**ACTIVITY**
Below are the entries. Transcribe exactly the lines from the one with "red brick F2 level 1 -> tan brick F2 level 1" through the one with "orange brick C5:H5", ends included, and leave out all others.
━━━━━━━━━━━━━━━━
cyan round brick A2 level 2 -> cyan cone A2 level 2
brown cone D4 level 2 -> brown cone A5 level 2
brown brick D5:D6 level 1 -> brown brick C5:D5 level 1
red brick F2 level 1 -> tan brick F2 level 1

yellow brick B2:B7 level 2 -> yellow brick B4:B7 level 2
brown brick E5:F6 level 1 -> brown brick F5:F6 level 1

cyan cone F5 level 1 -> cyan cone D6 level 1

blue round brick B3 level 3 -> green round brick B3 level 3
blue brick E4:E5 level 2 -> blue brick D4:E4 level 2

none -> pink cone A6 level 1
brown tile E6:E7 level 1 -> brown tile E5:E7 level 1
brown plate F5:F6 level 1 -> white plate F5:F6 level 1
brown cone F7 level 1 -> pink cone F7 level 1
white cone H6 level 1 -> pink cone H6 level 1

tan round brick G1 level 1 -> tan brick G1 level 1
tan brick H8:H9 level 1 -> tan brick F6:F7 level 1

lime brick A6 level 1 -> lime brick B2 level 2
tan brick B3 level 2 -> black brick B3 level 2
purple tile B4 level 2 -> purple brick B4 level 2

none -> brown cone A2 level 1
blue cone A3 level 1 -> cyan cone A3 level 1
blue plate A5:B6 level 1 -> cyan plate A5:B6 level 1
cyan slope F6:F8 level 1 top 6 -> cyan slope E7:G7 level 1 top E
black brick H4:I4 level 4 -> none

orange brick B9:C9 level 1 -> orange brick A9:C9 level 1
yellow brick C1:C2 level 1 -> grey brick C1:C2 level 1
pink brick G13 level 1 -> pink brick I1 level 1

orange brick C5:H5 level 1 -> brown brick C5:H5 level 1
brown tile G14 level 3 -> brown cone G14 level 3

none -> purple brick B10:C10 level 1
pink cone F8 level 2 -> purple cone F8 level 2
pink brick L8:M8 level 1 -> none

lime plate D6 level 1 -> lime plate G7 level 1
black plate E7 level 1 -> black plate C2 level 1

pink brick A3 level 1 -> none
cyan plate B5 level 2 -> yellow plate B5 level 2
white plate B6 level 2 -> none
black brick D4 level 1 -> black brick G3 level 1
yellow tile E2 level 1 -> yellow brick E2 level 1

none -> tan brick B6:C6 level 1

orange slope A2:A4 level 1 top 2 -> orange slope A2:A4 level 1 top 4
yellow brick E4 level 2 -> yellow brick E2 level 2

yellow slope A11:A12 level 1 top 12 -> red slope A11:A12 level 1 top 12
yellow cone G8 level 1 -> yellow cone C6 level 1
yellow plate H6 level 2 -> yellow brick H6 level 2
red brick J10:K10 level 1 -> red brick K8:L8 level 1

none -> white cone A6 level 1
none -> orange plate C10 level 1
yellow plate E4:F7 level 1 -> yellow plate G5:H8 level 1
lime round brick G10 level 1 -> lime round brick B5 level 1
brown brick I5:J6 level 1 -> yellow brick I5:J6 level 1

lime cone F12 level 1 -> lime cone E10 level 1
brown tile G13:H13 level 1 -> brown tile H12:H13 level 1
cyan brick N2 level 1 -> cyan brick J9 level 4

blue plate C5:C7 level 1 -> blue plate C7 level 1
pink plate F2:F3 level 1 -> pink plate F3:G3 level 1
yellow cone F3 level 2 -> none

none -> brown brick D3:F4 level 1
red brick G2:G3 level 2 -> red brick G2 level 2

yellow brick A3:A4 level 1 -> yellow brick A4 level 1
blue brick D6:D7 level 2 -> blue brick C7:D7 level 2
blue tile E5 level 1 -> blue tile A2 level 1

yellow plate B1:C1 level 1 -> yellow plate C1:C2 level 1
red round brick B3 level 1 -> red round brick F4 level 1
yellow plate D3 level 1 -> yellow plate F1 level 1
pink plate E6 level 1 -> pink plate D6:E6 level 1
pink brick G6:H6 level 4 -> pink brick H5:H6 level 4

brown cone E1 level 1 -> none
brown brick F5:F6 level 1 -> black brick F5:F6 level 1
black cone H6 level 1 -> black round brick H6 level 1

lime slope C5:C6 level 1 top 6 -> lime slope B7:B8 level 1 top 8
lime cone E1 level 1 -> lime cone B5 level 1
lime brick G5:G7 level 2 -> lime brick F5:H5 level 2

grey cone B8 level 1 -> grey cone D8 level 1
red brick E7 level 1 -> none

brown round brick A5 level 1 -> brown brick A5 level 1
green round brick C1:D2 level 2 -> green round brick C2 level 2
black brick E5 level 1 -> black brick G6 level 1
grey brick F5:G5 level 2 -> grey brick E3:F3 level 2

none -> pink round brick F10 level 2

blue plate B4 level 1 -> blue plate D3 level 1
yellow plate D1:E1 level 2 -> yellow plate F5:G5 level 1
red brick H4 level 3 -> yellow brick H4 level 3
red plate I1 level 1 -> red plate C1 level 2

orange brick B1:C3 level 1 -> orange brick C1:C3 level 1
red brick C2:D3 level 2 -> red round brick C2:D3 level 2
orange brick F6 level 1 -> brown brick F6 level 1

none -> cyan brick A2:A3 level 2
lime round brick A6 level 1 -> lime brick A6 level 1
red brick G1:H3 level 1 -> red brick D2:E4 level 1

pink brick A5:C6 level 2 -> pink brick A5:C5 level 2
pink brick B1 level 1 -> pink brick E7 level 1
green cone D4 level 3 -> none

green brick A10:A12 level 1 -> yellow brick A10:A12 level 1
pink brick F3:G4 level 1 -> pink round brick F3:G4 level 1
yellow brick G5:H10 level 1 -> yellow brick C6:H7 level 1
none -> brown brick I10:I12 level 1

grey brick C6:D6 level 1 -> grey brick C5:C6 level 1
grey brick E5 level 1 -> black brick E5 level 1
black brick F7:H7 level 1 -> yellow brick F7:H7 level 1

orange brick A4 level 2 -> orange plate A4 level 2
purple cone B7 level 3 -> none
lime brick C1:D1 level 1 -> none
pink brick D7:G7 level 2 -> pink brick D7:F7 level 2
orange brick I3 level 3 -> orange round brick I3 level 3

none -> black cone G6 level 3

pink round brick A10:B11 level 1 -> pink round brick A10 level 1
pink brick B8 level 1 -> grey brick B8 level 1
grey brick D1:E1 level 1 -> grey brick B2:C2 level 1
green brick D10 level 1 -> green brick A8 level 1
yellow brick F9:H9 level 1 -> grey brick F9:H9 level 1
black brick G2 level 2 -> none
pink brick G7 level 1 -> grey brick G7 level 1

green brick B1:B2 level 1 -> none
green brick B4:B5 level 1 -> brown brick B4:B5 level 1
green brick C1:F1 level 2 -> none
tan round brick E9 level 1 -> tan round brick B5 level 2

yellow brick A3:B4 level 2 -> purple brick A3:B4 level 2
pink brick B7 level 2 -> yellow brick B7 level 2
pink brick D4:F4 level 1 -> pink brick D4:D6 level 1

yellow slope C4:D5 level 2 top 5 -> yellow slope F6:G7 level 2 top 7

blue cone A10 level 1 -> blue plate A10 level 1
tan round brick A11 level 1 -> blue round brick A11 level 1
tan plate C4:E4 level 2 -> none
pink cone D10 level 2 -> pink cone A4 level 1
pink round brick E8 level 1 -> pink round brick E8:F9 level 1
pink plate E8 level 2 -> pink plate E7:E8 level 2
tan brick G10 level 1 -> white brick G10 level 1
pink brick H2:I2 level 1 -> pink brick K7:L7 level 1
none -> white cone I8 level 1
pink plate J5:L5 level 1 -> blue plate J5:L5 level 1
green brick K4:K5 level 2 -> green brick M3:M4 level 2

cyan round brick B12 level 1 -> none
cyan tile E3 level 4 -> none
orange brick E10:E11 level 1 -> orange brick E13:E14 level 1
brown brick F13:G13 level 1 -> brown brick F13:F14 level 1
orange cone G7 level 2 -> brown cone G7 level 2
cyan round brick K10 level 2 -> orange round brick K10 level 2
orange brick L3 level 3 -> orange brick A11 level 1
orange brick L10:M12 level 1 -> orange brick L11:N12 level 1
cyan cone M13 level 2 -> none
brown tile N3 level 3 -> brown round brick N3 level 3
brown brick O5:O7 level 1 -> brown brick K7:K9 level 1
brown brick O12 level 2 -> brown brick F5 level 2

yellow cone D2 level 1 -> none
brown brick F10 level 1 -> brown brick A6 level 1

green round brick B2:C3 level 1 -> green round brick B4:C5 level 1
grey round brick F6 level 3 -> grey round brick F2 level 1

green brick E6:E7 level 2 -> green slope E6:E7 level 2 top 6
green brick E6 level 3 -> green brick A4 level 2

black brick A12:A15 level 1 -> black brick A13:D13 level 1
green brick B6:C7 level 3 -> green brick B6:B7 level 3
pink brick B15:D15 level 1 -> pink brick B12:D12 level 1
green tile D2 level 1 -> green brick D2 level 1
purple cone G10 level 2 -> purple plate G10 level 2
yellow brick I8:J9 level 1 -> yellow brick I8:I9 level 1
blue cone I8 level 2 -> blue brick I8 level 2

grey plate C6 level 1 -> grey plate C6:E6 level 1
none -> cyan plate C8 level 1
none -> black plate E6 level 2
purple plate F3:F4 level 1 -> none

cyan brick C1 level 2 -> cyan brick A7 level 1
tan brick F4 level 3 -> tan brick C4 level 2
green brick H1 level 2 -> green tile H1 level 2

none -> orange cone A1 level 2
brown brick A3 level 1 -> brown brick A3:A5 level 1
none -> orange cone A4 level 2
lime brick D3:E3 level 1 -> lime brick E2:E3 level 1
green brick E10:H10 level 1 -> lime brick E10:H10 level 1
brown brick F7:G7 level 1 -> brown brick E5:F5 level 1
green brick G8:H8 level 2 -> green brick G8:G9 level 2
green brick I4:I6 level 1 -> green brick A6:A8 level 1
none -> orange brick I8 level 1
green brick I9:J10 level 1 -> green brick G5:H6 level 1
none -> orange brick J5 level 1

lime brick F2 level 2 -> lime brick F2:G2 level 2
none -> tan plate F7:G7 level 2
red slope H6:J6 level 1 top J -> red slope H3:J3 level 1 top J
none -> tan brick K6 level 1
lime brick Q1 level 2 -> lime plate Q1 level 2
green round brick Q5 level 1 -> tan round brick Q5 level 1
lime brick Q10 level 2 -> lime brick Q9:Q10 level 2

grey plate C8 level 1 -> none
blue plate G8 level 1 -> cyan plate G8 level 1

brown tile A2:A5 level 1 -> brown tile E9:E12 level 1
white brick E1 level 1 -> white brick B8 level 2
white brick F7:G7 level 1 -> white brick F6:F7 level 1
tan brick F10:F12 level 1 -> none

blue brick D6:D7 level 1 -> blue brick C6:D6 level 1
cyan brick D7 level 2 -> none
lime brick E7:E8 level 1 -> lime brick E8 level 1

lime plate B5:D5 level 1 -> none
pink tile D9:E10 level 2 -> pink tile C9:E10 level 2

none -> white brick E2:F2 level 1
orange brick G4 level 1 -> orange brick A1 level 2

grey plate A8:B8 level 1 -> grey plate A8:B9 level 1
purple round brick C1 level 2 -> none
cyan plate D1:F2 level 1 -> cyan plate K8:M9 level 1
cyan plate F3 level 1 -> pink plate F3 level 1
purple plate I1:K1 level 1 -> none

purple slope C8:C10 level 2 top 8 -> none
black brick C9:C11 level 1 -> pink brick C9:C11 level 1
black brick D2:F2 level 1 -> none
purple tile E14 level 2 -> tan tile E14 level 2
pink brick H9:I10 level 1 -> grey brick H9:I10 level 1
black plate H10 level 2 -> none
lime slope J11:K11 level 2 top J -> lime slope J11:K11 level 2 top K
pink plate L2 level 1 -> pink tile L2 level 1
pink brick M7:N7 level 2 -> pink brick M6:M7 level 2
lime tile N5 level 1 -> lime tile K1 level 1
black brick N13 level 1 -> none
━━━━━━━━━━━━━━━━
**RESULT**
red brick F2 level 1 -> tan brick F2 level 1

yellow brick B2:B7 level 2 -> yellow brick B4:B7 level 2
brown brick E5:F6 level 1 -> brown brick F5:F6 level 1

cyan cone F5 level 1 -> cyan cone D6 level 1

blue round brick B3 level 3 -> green round brick B3 level 3
blue brick E4:E5 level 2 -> blue brick D4:E4 level 2

none -> pink cone A6 level 1
brown tile E6:E7 level 1 -> brown tile E5:E7 level 1
brown plate F5:F6 level 1 -> white plate F5:F6 level 1
brown cone F7 level 1 -> pink cone F7 level 1
white cone H6 level 1 -> pink cone H6 level 1

tan round brick G1 level 1 -> tan brick G1 level 1
tan brick H8:H9 level 1 -> tan brick F6:F7 level 1

lime brick A6 level 1 -> lime brick B2 level 2
tan brick B3 level 2 -> black brick B3 level 2
purple tile B4 level 2 -> purple brick B4 level 2

none -> brown cone A2 level 1
blue cone A3 level 1 -> cyan cone A3 level 1
blue plate A5:B6 level 1 -> cyan plate A5:B6 level 1
cyan slope F6:F8 level 1 top 6 -> cyan slope E7:G7 level 1 top E
black brick H4:I4 level 4 -> none

orange brick B9:C9 level 1 -> orange brick A9:C9 level 1
yellow brick C1:C2 level 1 -> grey brick C1:C2 level 1
pink brick G13 level 1 -> pink brick I1 level 1

orange brick C5:H5 level 1 -> brown brick C5:H5 level 1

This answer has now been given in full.